_YOUR GOAL_: Print exactly the line that contains "LIGHT pin GND: 5V -> GND" along with every line beneath it to the end of the records below, and omit pictures.

_DATASET RECORDS_:
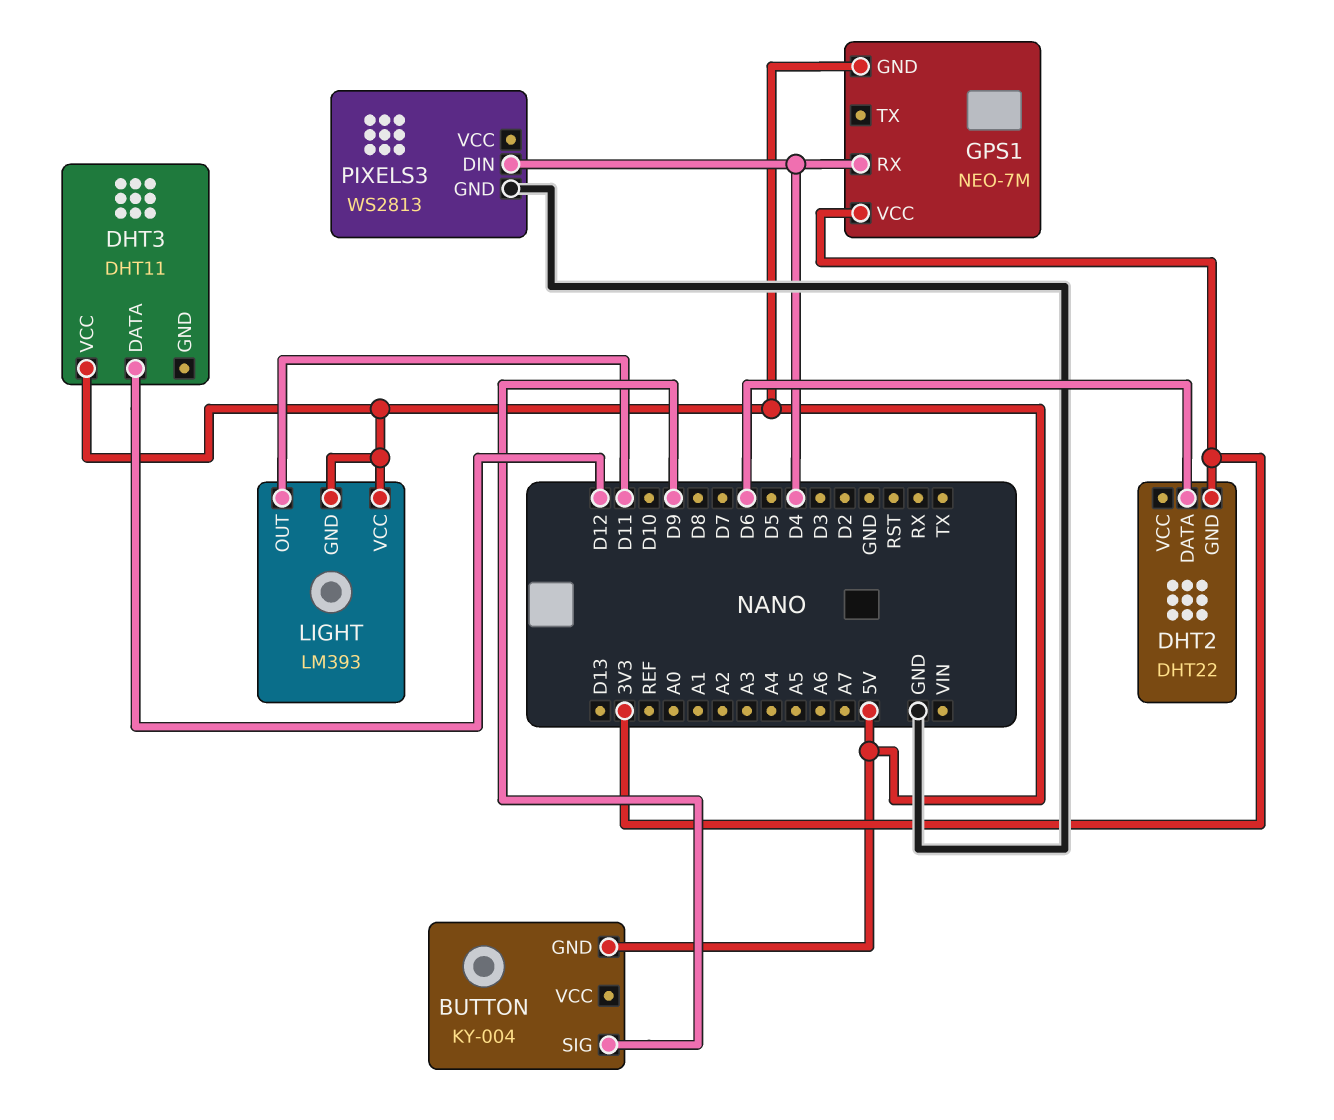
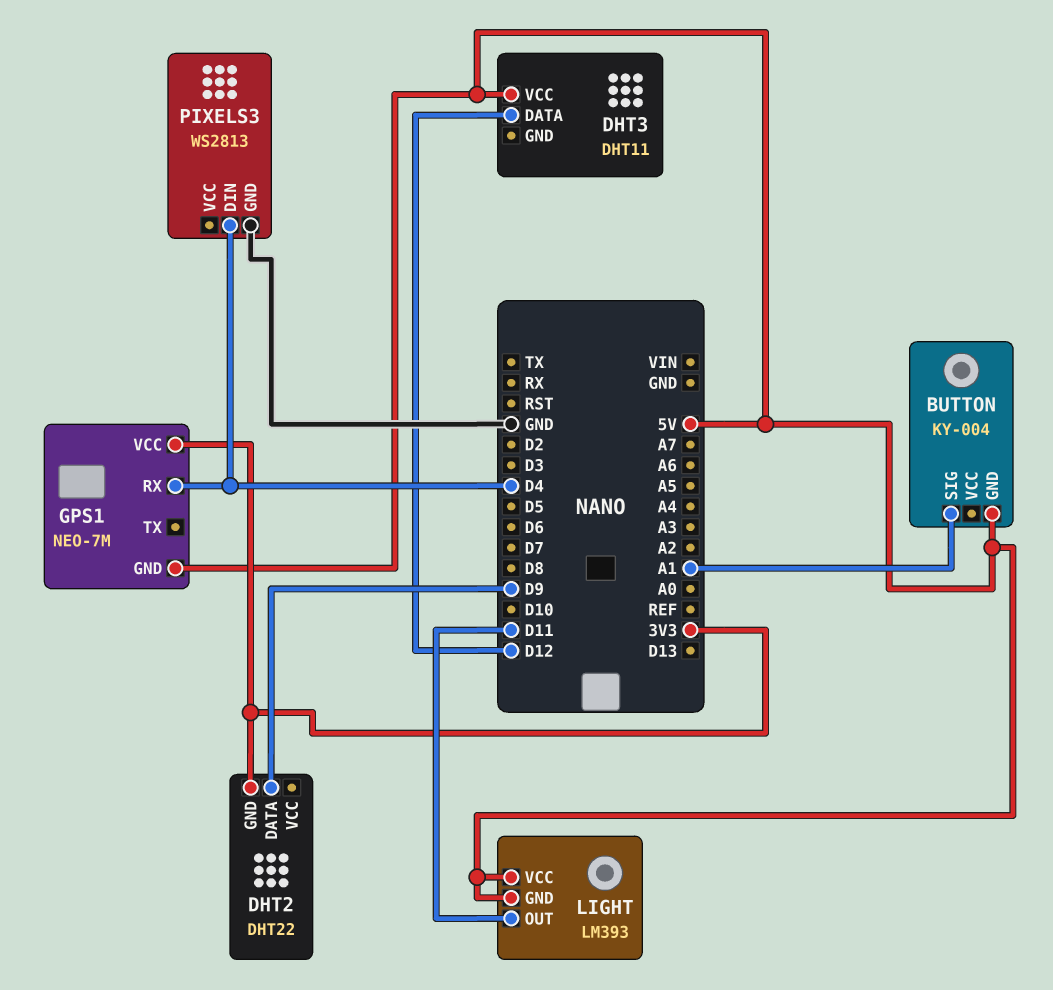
BUTTON pin SIG: D9 -> A1
DHT2 pin DATA: D6 -> D9

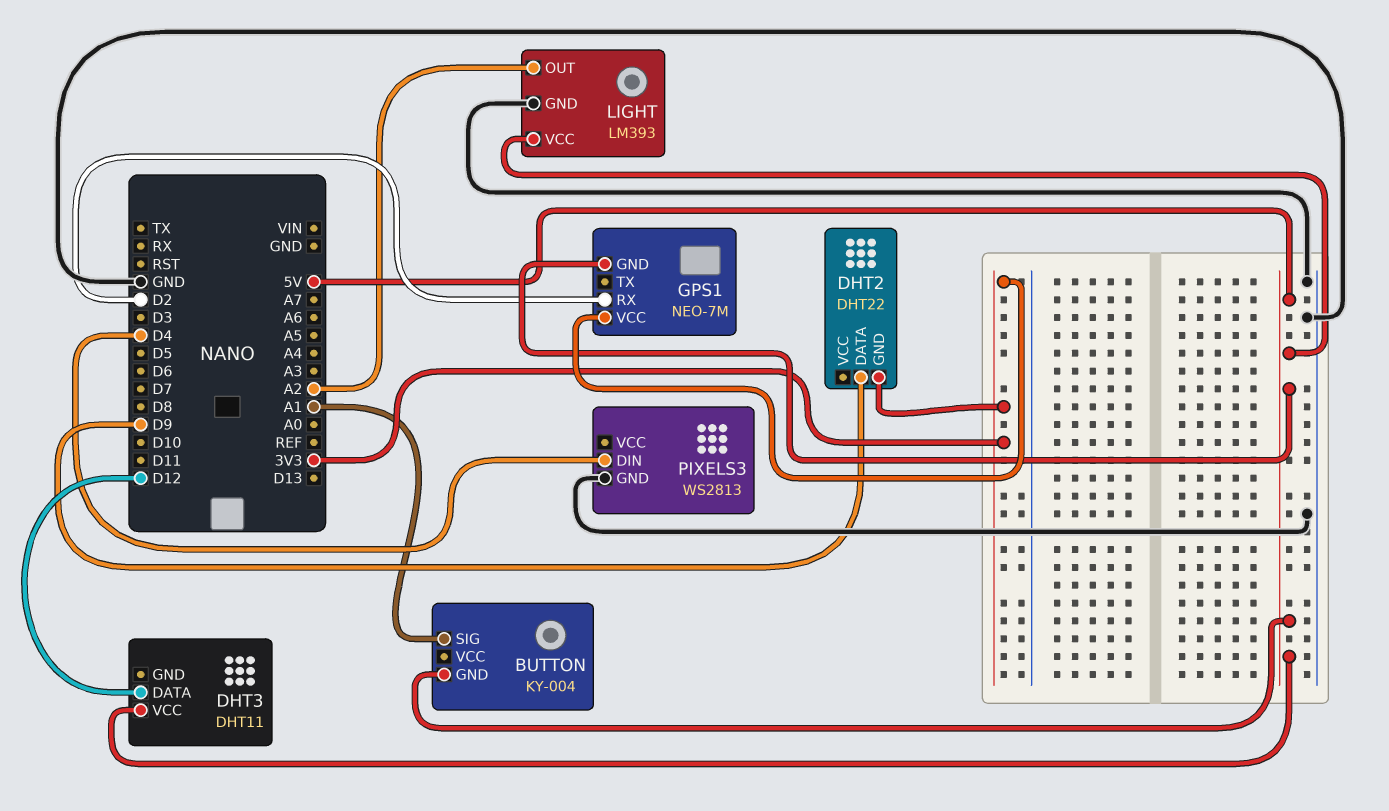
GPS1 pin RX: D4 -> D2
LIGHT pin GND: 5V -> GND
LIGHT pin OUT: D11 -> A2

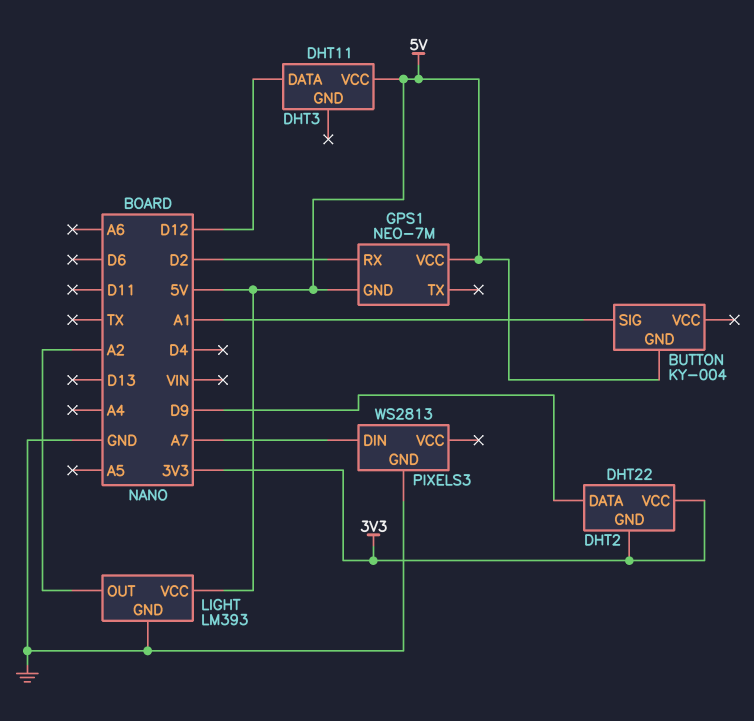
DHT2 pin VCC: none -> 3V3
GPS1 pin VCC: 3V3 -> 5V
PIXELS3 pin DIN: D4 -> A7

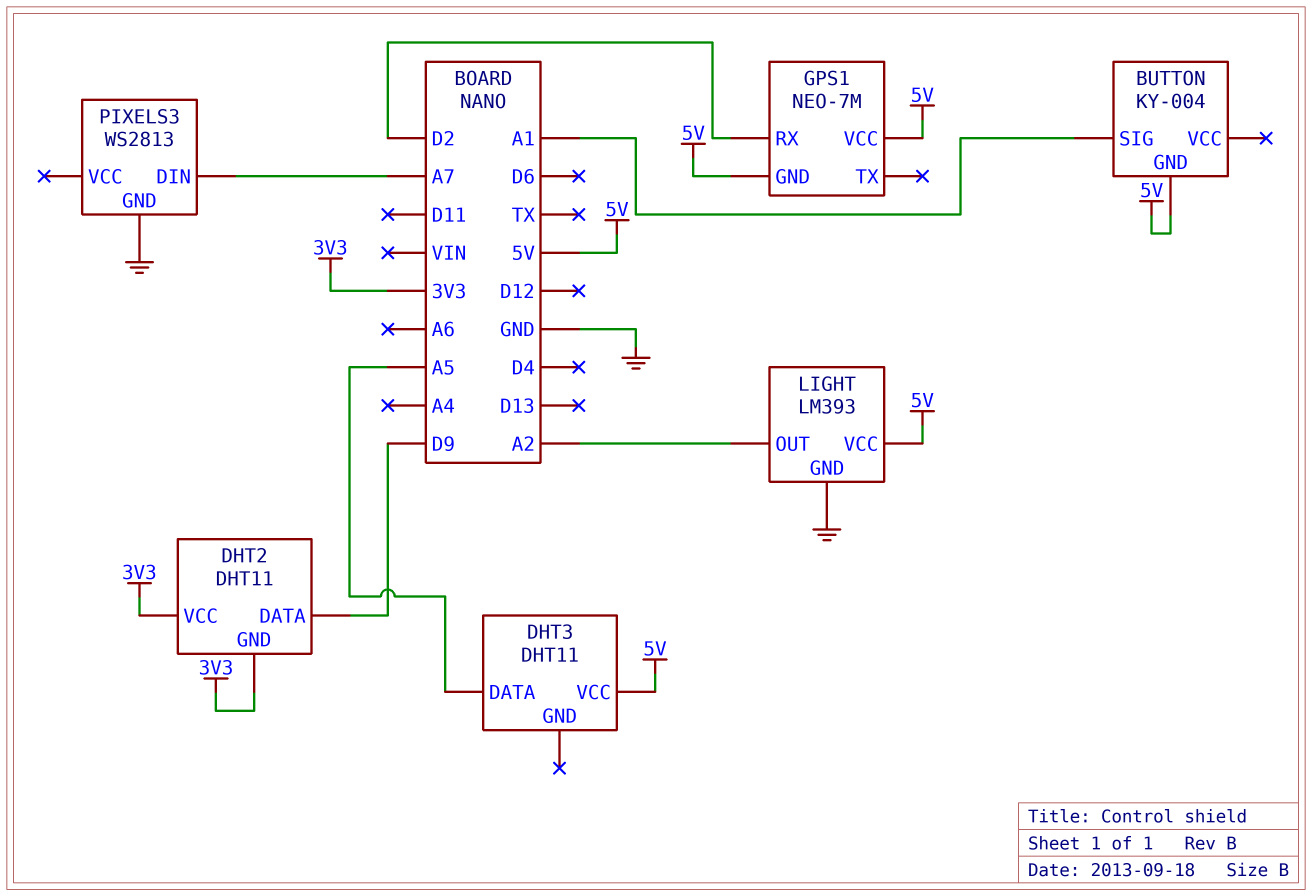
DHT2: DHT22 -> DHT11
DHT3 pin DATA: D12 -> A5

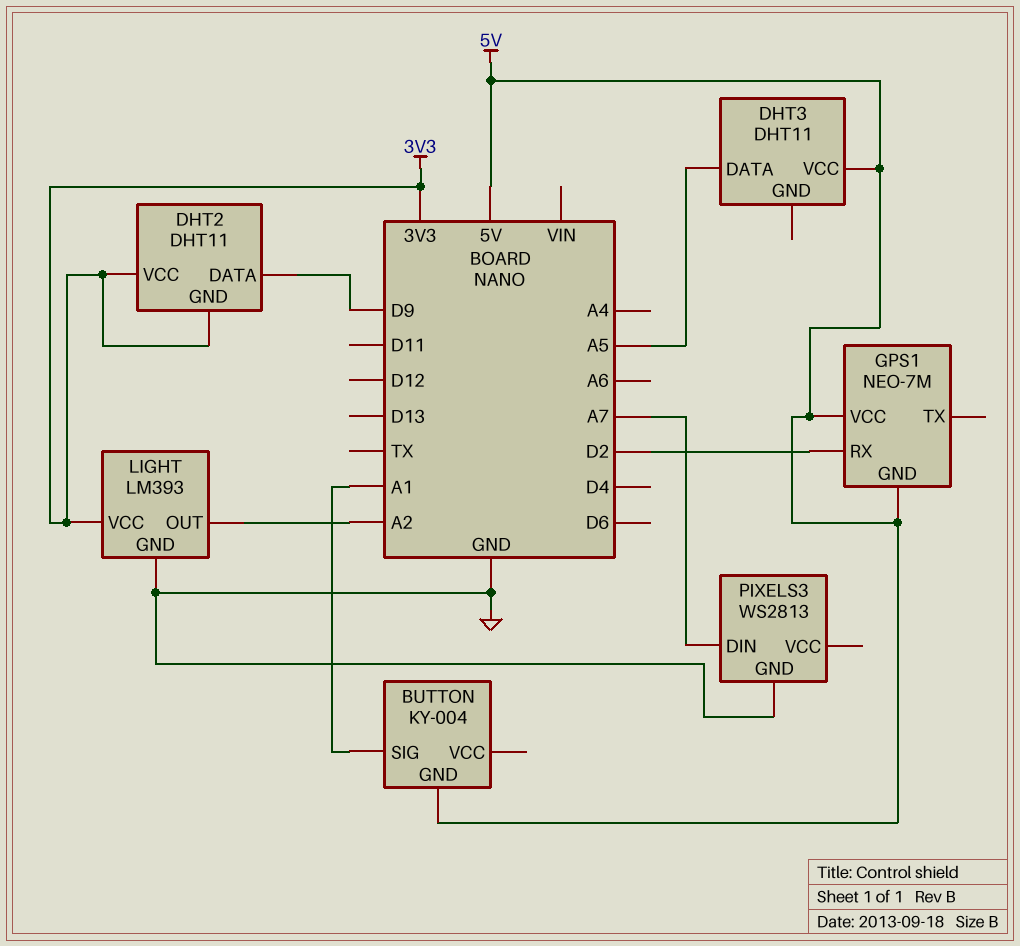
LIGHT pin VCC: 5V -> 3V3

_RESPONSE BOX_:
LIGHT pin GND: 5V -> GND
LIGHT pin OUT: D11 -> A2

DHT2 pin VCC: none -> 3V3
GPS1 pin VCC: 3V3 -> 5V
PIXELS3 pin DIN: D4 -> A7

DHT2: DHT22 -> DHT11
DHT3 pin DATA: D12 -> A5

LIGHT pin VCC: 5V -> 3V3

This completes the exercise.